*** INPUT DATA Section Begins ***

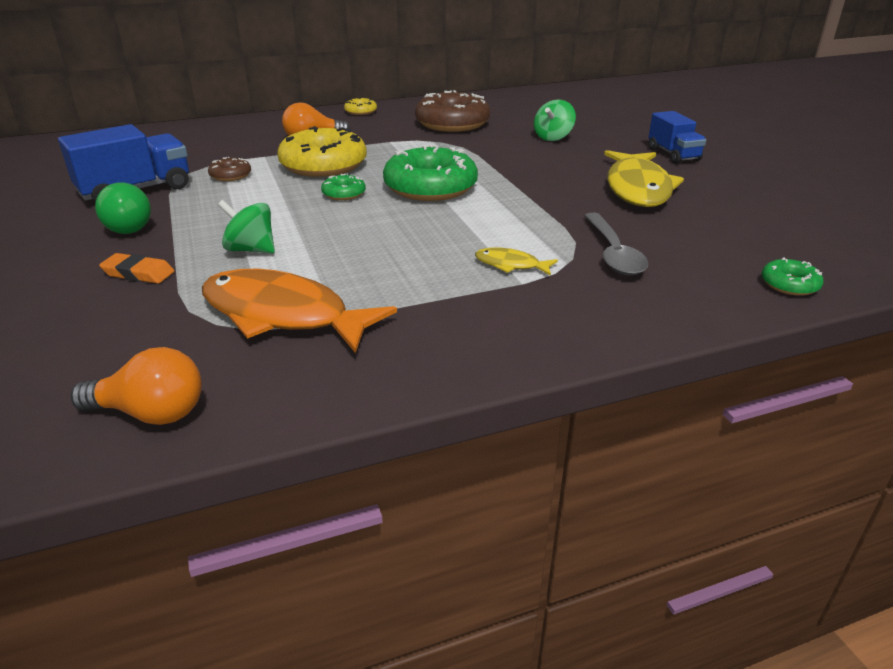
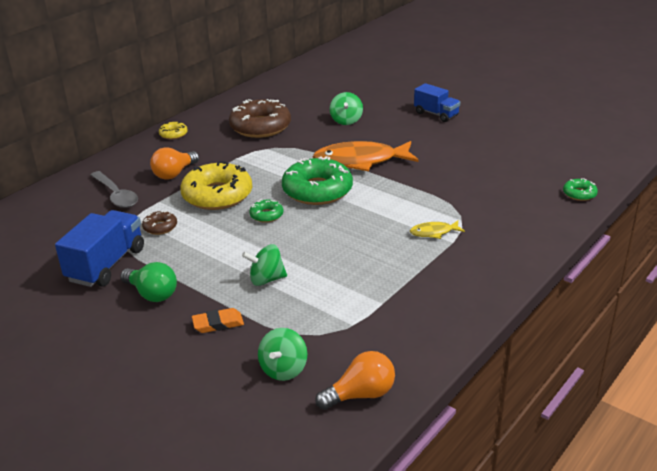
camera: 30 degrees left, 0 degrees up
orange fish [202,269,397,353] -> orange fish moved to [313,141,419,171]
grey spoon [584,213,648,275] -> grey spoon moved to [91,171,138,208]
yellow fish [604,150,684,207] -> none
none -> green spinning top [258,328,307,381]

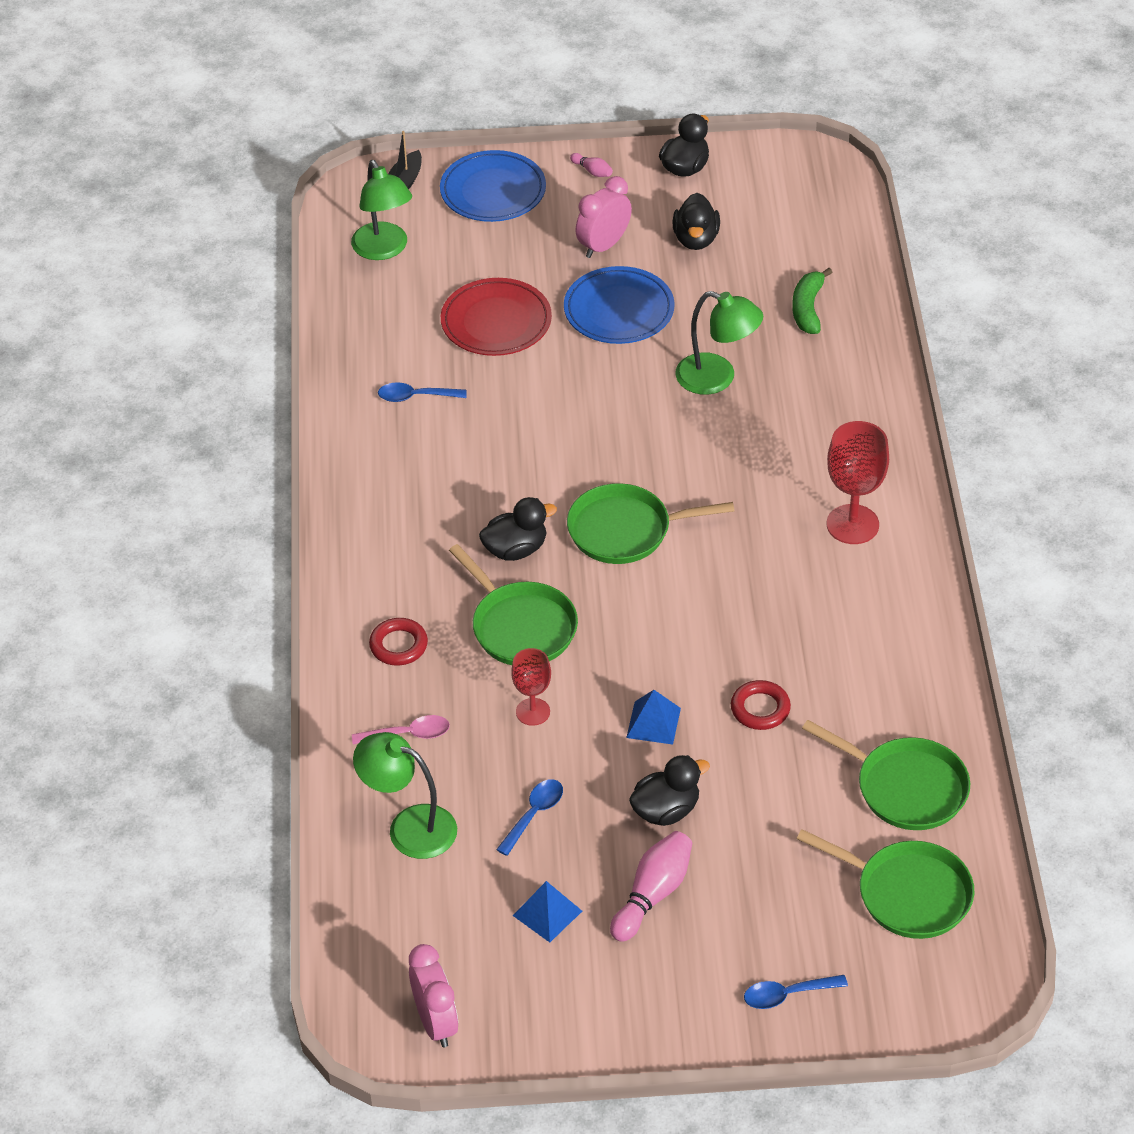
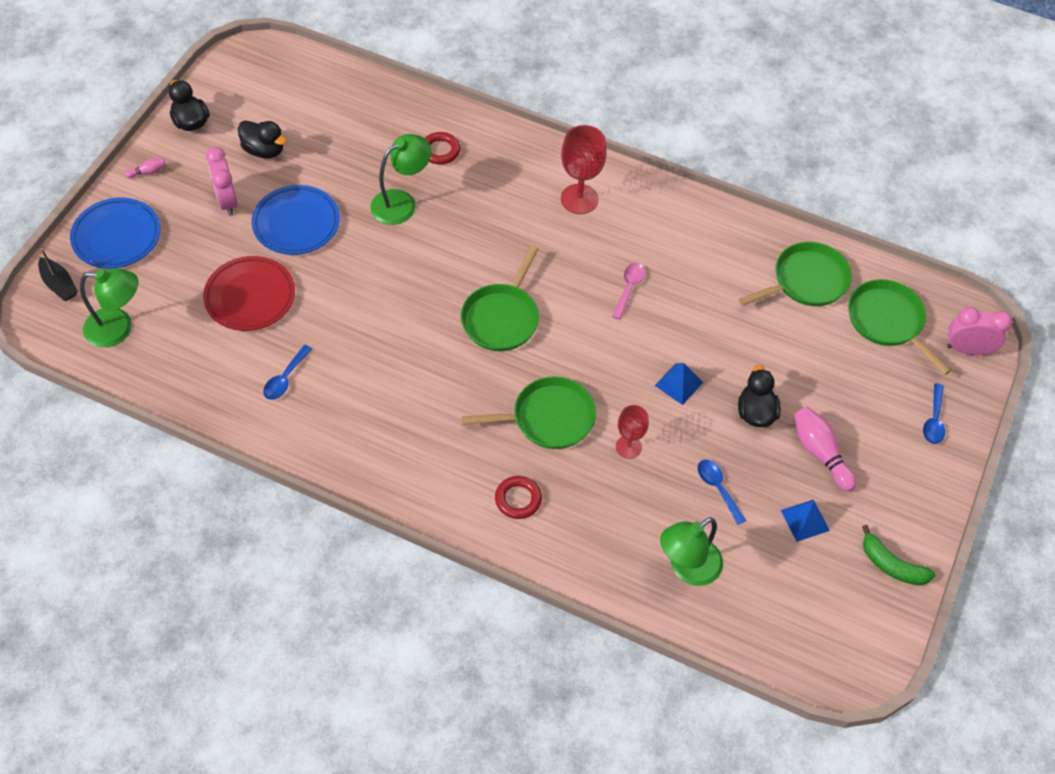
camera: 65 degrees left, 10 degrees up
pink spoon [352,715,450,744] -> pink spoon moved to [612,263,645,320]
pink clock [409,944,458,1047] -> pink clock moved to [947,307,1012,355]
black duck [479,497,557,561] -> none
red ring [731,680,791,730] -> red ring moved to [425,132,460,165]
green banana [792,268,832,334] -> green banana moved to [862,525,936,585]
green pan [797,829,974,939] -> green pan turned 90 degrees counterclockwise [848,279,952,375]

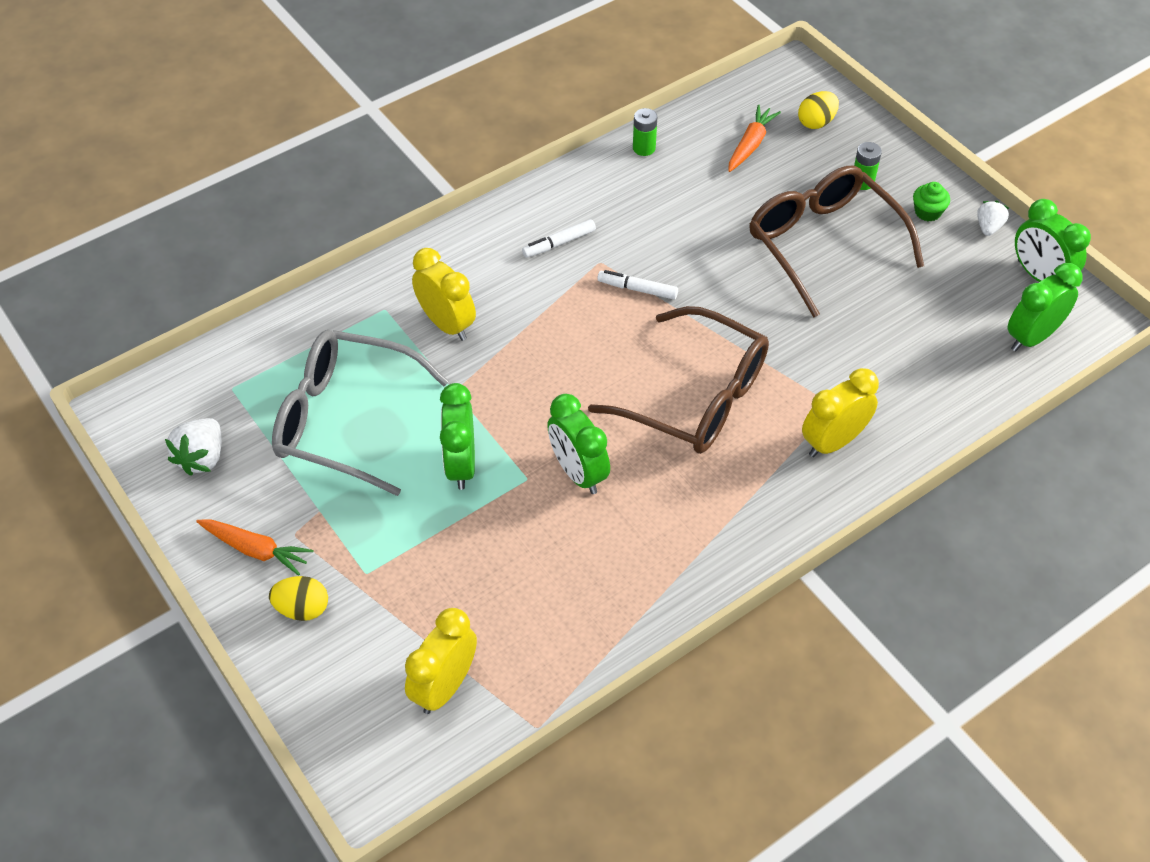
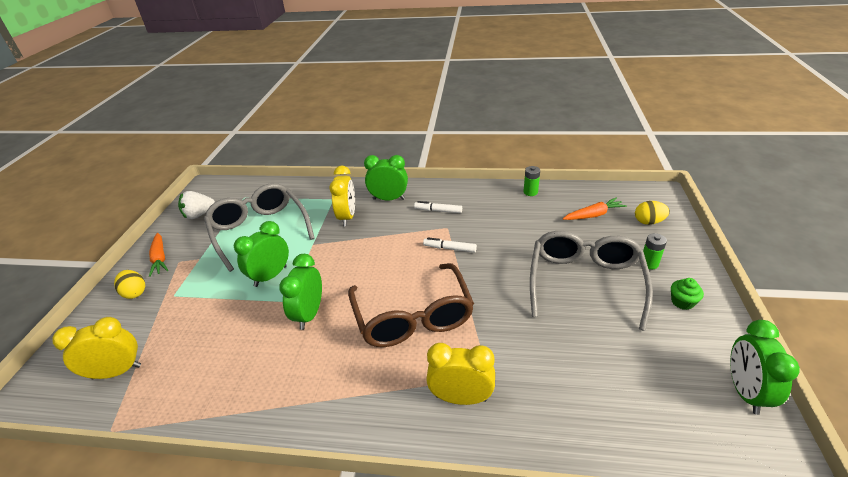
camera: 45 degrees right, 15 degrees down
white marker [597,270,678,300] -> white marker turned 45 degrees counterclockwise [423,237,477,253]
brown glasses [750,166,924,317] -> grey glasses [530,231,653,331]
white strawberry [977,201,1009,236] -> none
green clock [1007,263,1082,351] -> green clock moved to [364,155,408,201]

*** INPUT DATA Section Ends ***

• **WORK ORDER**: The answer must be an exact reproduction of the records, with every picture left out.

• **EXPECTED OUTPUT**:
camera: 30 degrees left, 0 degrees up
orange fish [202,269,397,353] -> orange fish moved to [313,141,419,171]
grey spoon [584,213,648,275] -> grey spoon moved to [91,171,138,208]
yellow fish [604,150,684,207] -> none
none -> green spinning top [258,328,307,381]

camera: 65 degrees left, 10 degrees up
pink spoon [352,715,450,744] -> pink spoon moved to [612,263,645,320]
pink clock [409,944,458,1047] -> pink clock moved to [947,307,1012,355]
black duck [479,497,557,561] -> none
red ring [731,680,791,730] -> red ring moved to [425,132,460,165]
green banana [792,268,832,334] -> green banana moved to [862,525,936,585]
green pan [797,829,974,939] -> green pan turned 90 degrees counterclockwise [848,279,952,375]

camera: 45 degrees right, 15 degrees down
white marker [597,270,678,300] -> white marker turned 45 degrees counterclockwise [423,237,477,253]
brown glasses [750,166,924,317] -> grey glasses [530,231,653,331]
white strawberry [977,201,1009,236] -> none
green clock [1007,263,1082,351] -> green clock moved to [364,155,408,201]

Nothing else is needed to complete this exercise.